In the listing that follows, give every line again exactly and omit the pictures.

□ □ □ □ □

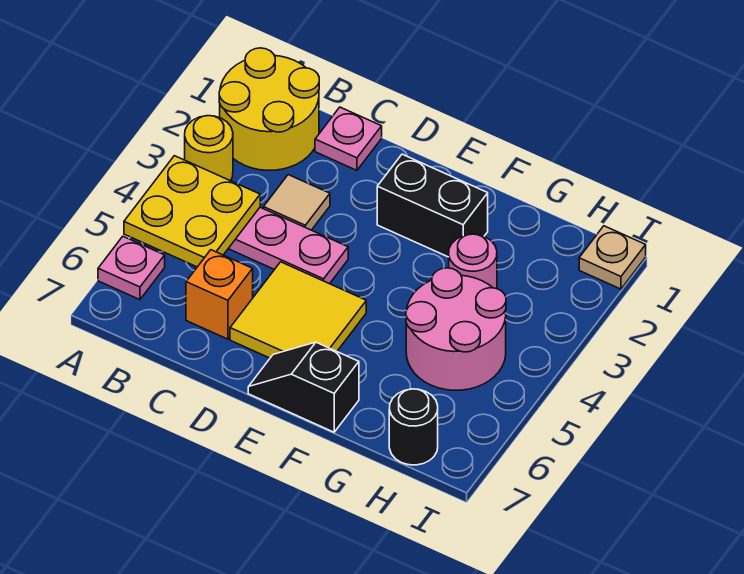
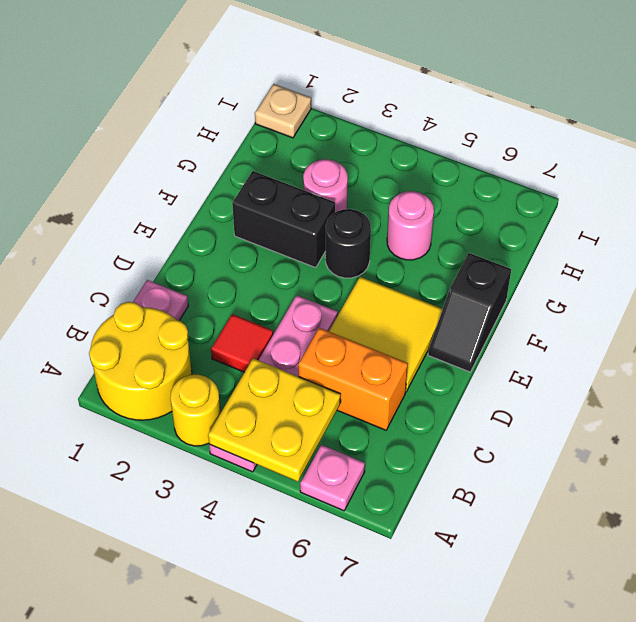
tan tile C3 level 1 -> red tile C3 level 1
orange brick C6 level 1 -> orange brick C5:C6 level 1
black brick E2:F2 level 1 -> black brick F2:F3 level 1
pink round brick G4:H5 level 1 -> pink round brick G5 level 1
black round brick H7 level 1 -> black round brick F4 level 1

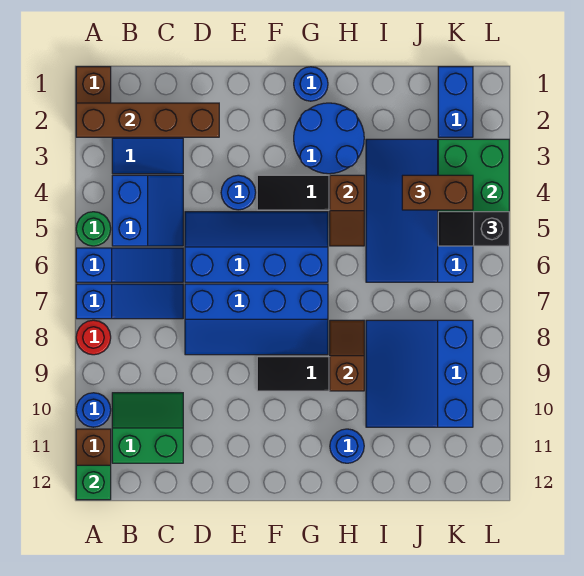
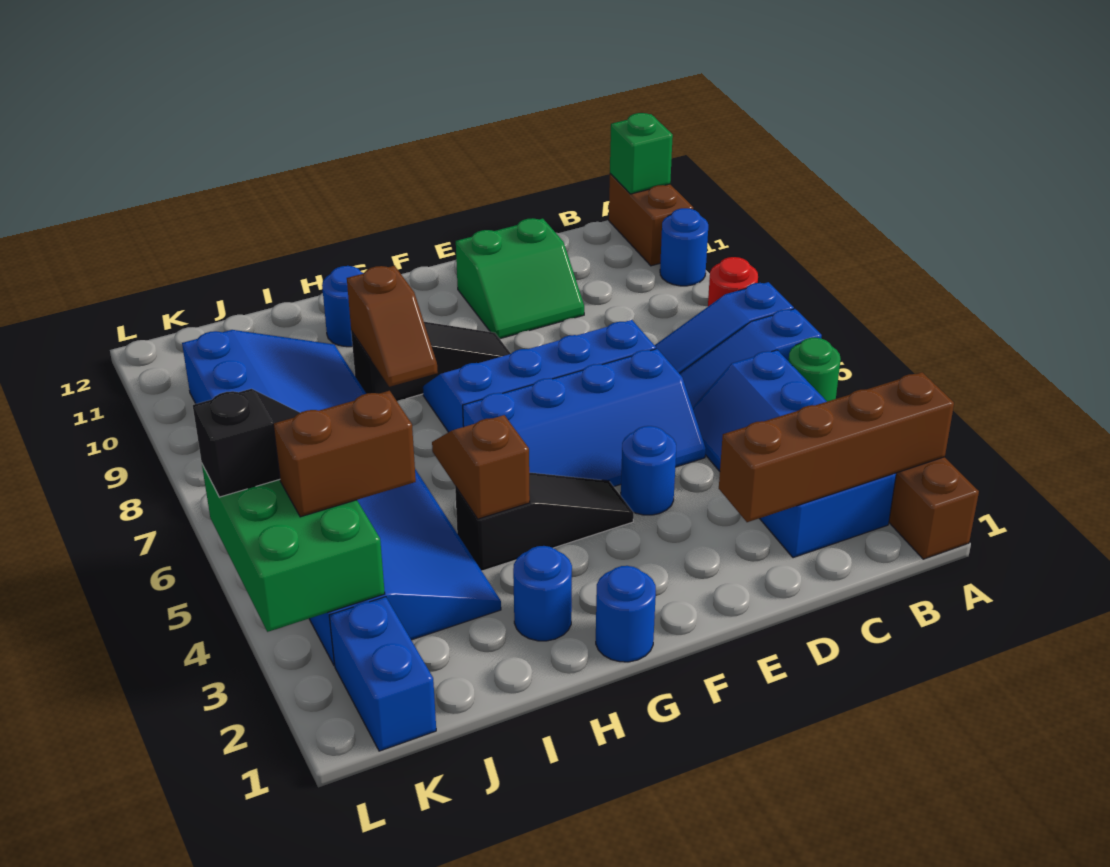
green slope B10:C11 level 1 top 11 -> green slope D10:E11 level 1 top 11
blue round brick G2:H3 level 1 -> blue round brick H2 level 1

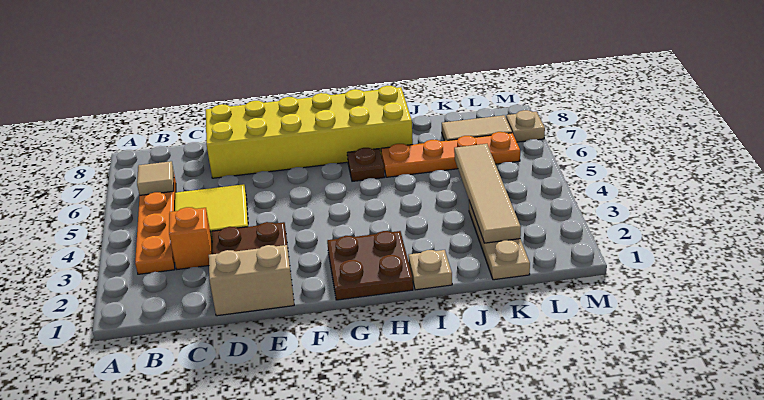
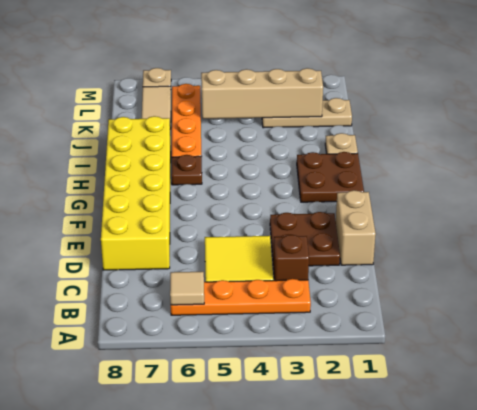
orange brick C3 level 1 -> brown brick C3 level 1
tan tile K2:K5 level 2 -> tan brick K2:K5 level 2

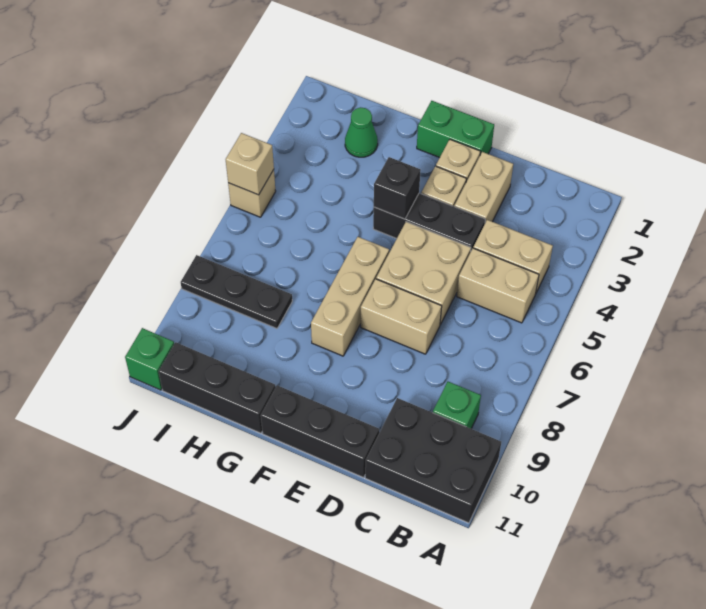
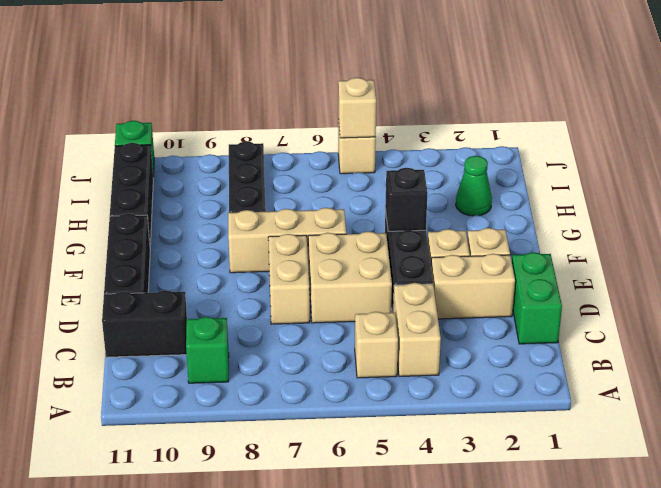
black brick A10:C11 level 1 -> black brick C10:C11 level 1
tan brick B5:C5 level 1 -> tan brick B5 level 1
green brick E1:F1 level 1 -> green brick C1:D1 level 1

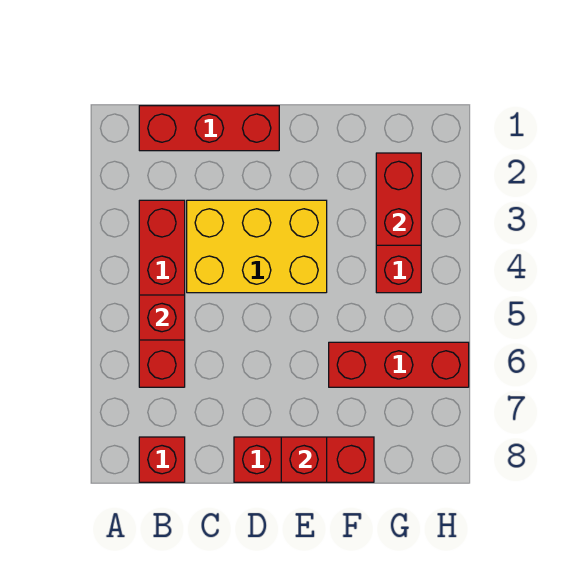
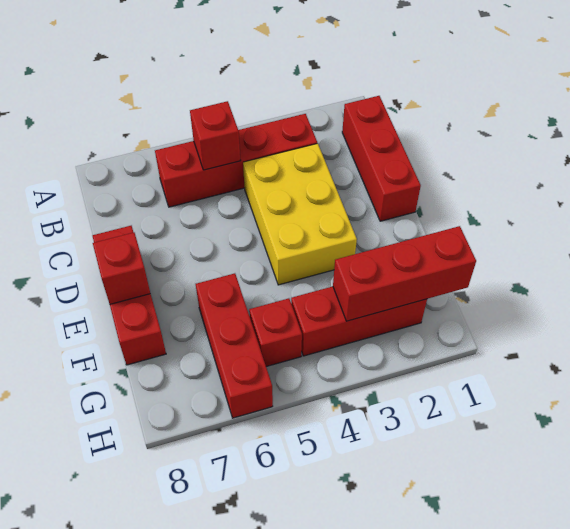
red brick B8 level 1 -> red brick G5 level 1
red brick G2:G3 level 2 -> red brick G1:G3 level 2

□ □ □ □ □

[Exercise response]:
tan tile C3 level 1 -> red tile C3 level 1
orange brick C6 level 1 -> orange brick C5:C6 level 1
black brick E2:F2 level 1 -> black brick F2:F3 level 1
pink round brick G4:H5 level 1 -> pink round brick G5 level 1
black round brick H7 level 1 -> black round brick F4 level 1

green slope B10:C11 level 1 top 11 -> green slope D10:E11 level 1 top 11
blue round brick G2:H3 level 1 -> blue round brick H2 level 1

orange brick C3 level 1 -> brown brick C3 level 1
tan tile K2:K5 level 2 -> tan brick K2:K5 level 2

black brick A10:C11 level 1 -> black brick C10:C11 level 1
tan brick B5:C5 level 1 -> tan brick B5 level 1
green brick E1:F1 level 1 -> green brick C1:D1 level 1

red brick B8 level 1 -> red brick G5 level 1
red brick G2:G3 level 2 -> red brick G1:G3 level 2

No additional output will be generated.